● **DATA EXTRACTS**:
=-=-=

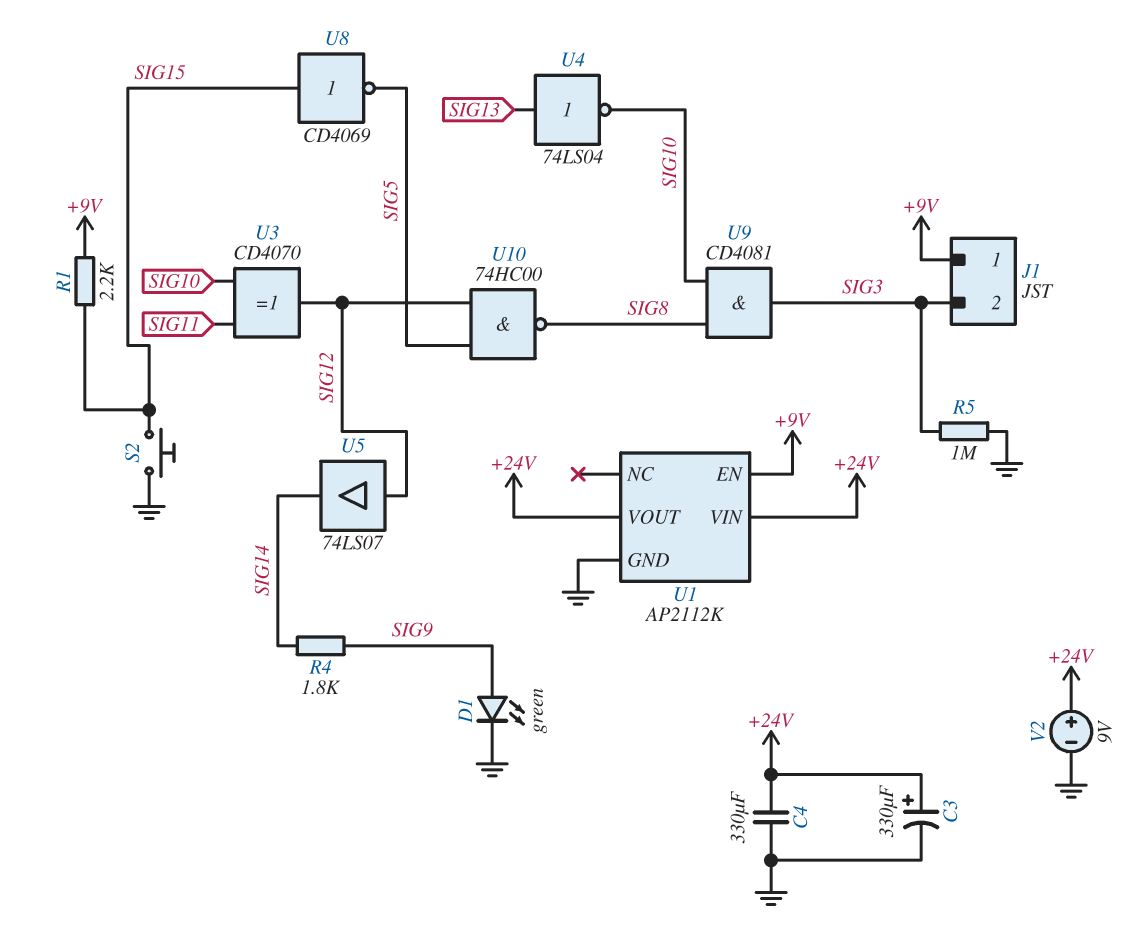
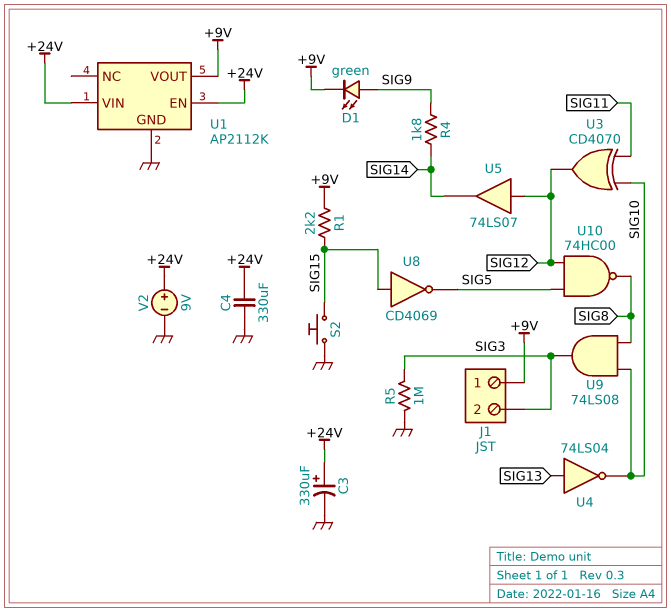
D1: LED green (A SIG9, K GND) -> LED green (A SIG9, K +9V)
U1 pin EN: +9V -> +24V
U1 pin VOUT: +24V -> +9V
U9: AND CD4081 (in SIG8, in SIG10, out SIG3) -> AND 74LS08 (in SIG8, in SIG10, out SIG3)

=-=-=

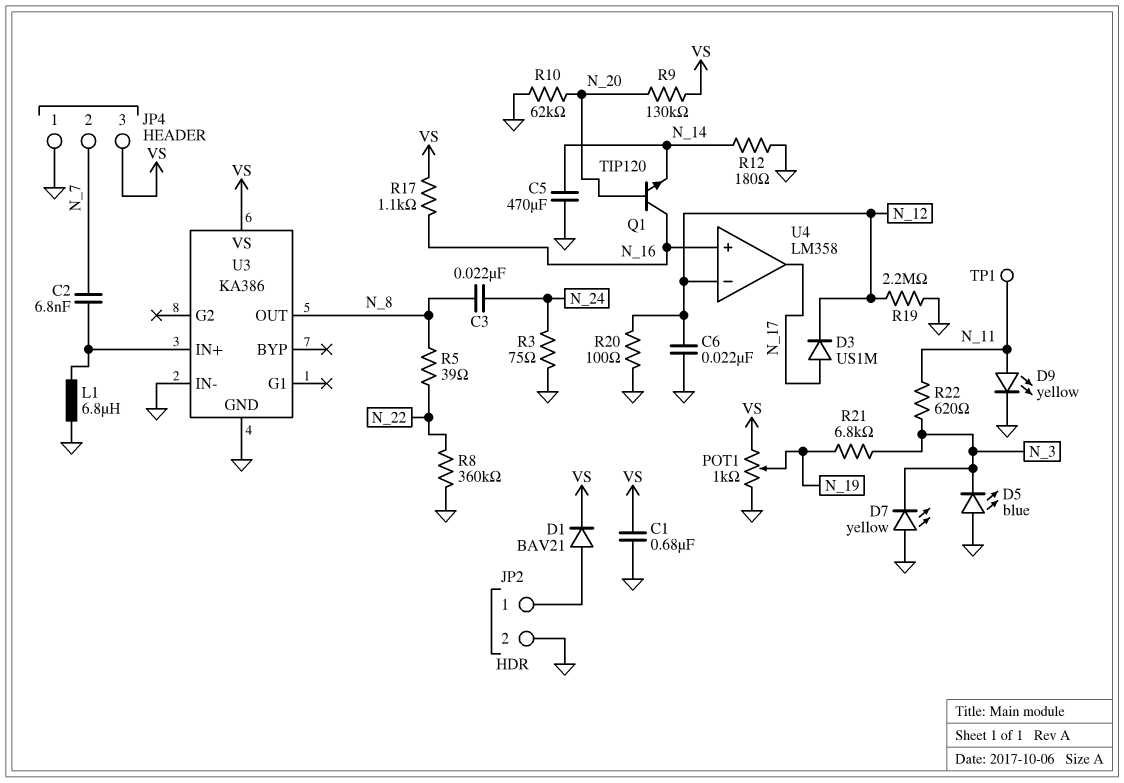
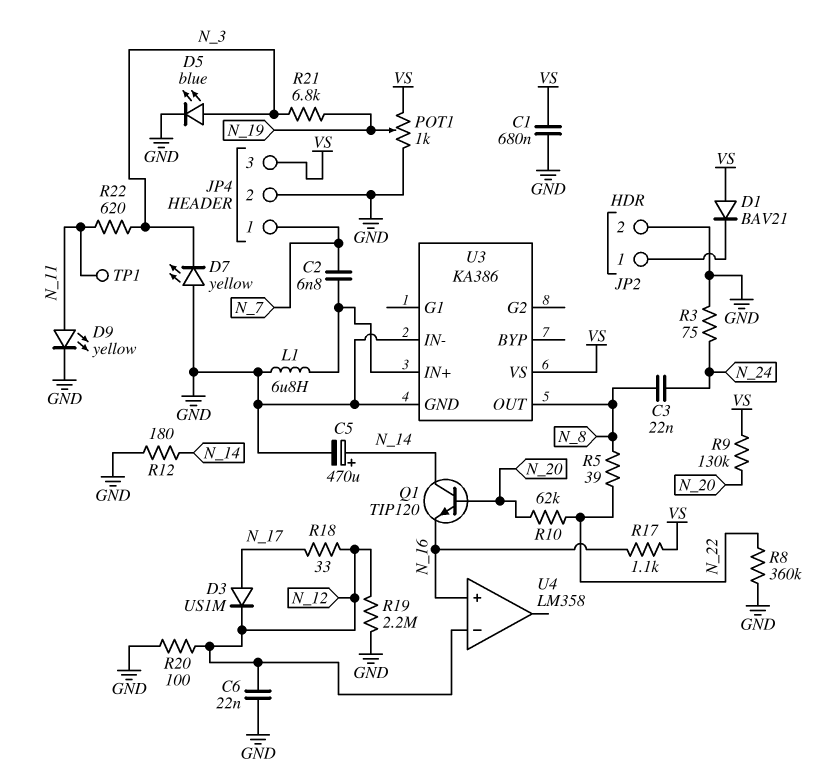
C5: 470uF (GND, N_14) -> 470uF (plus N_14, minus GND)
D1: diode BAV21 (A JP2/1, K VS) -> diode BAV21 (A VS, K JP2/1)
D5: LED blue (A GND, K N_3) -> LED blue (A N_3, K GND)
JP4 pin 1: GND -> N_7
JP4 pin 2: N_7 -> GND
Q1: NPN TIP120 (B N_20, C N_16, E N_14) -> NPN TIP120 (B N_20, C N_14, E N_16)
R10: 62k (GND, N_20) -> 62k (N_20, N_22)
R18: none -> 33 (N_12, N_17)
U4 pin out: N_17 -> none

=-=-=

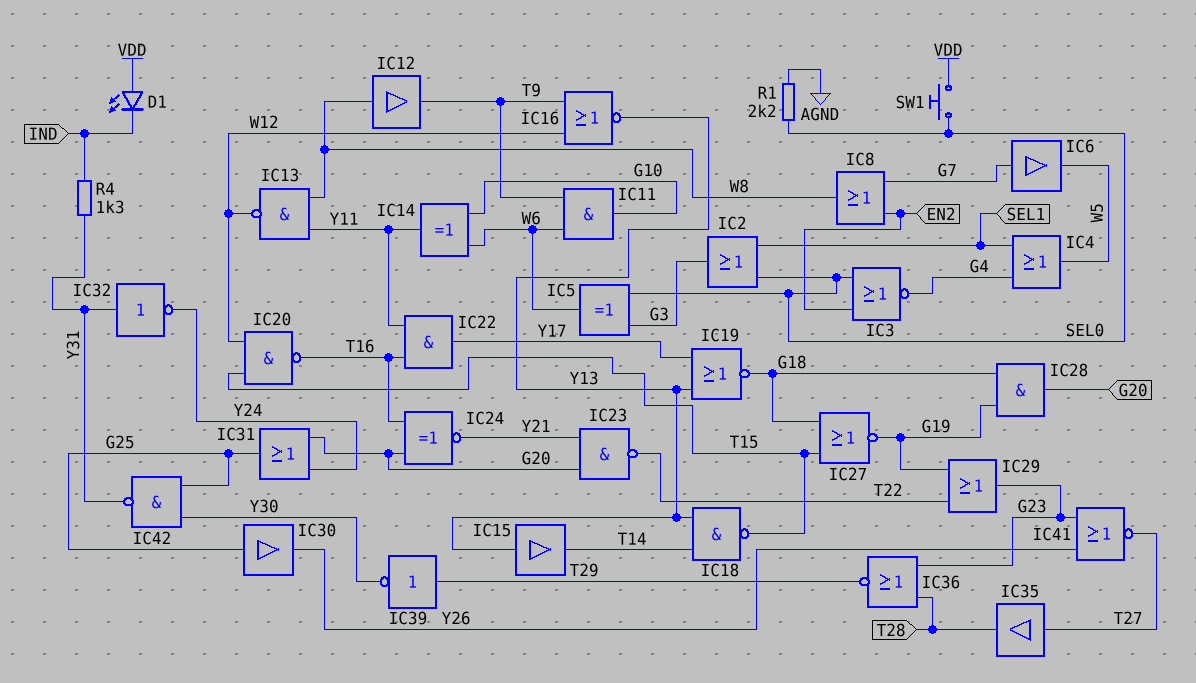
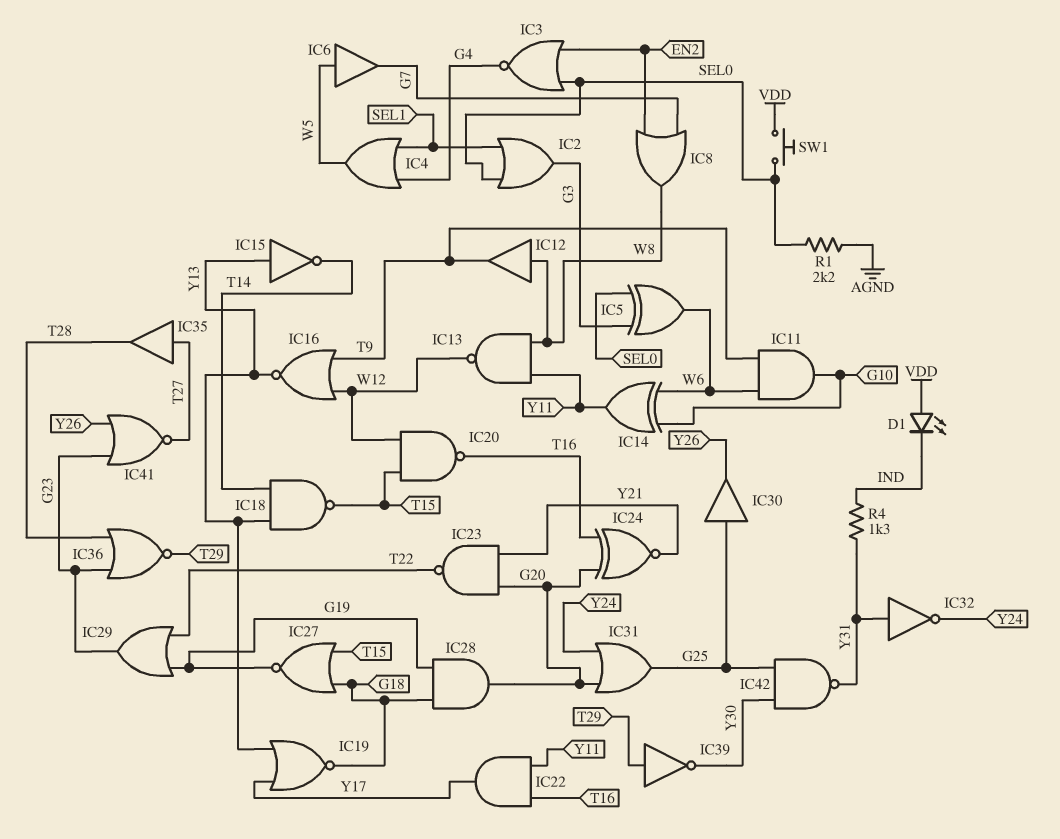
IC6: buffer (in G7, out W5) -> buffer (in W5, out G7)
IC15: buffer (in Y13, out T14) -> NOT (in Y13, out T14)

=-=-=

● **WHAT IS REQUIRED**:
Check the entries above for the word "none" and copy every line where it turns up.

● **WRITTEN ANSWER**:
R18: none -> 33 (N_12, N_17)
U4 pin out: N_17 -> none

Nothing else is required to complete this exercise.